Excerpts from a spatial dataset
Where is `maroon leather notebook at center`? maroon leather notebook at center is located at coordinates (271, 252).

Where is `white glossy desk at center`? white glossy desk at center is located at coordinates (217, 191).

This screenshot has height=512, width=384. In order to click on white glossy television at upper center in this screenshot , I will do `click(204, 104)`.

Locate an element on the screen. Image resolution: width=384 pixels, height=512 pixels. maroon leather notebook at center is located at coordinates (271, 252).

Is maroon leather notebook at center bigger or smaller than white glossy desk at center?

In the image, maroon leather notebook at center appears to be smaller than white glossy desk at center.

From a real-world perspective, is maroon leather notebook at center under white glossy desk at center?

---

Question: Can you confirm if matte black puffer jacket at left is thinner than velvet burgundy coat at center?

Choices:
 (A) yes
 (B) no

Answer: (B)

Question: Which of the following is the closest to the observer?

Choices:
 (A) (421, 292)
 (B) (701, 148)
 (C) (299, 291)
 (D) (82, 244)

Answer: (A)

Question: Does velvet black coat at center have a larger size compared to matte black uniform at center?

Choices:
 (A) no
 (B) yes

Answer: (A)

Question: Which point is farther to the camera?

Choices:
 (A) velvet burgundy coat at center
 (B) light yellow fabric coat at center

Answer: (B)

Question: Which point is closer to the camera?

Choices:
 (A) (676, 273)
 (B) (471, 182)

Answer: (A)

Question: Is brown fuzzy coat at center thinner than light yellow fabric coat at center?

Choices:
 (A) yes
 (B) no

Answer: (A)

» **Stated problem**
Reproduce the rows above word for word, starting at the line that contains "Locate an element" and ending at the line that contains "From a real-world".

» **Exercise output**
Locate an element on the screen. Image resolution: width=384 pixels, height=512 pixels. maroon leather notebook at center is located at coordinates (271, 252).

Is maroon leather notebook at center bigger or smaller than white glossy desk at center?

In the image, maroon leather notebook at center appears to be smaller than white glossy desk at center.

From a real-world perspective, is maroon leather notebook at center under white glossy desk at center?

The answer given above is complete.